Goal of the exercise: The response should contain all of the data below, reproduced exactly, and no pictures.

Data shown:
Content starts

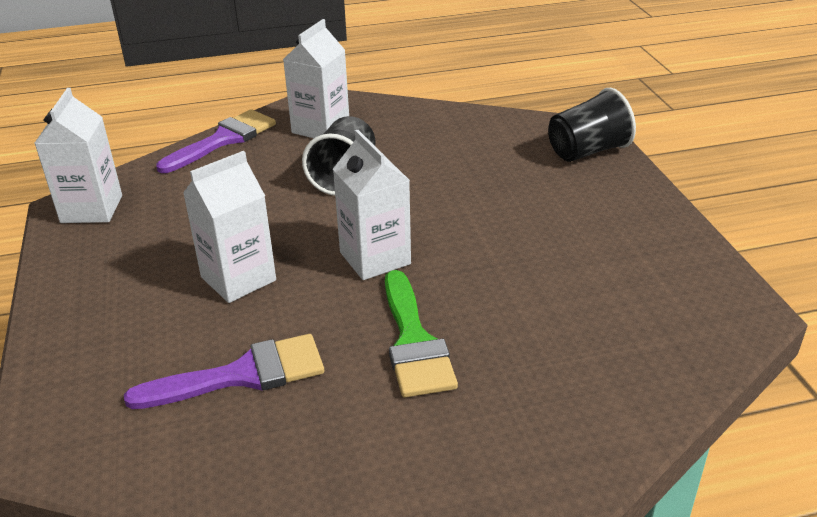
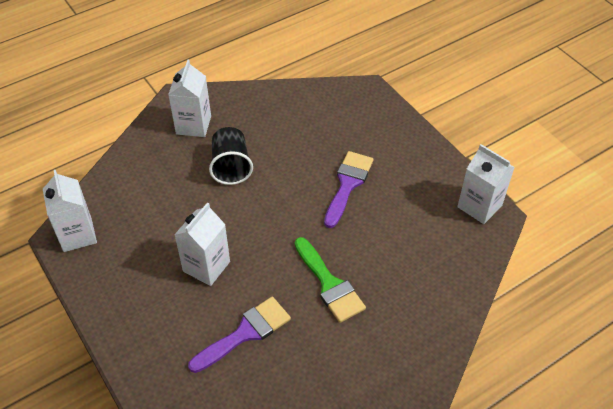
camera: 20 degrees left, 15 degrees up
(223, 140) = (132, 151): purple brush -> purple brush (348, 184)
(375, 258) = (281, 229): white carton -> white carton (479, 206)
(587, 151) = (373, 109): black cup -> none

Content ends

Finished exercise:
camera: 20 degrees left, 15 degrees up
(223, 140) = (132, 151): purple brush -> purple brush (348, 184)
(375, 258) = (281, 229): white carton -> white carton (479, 206)
(587, 151) = (373, 109): black cup -> none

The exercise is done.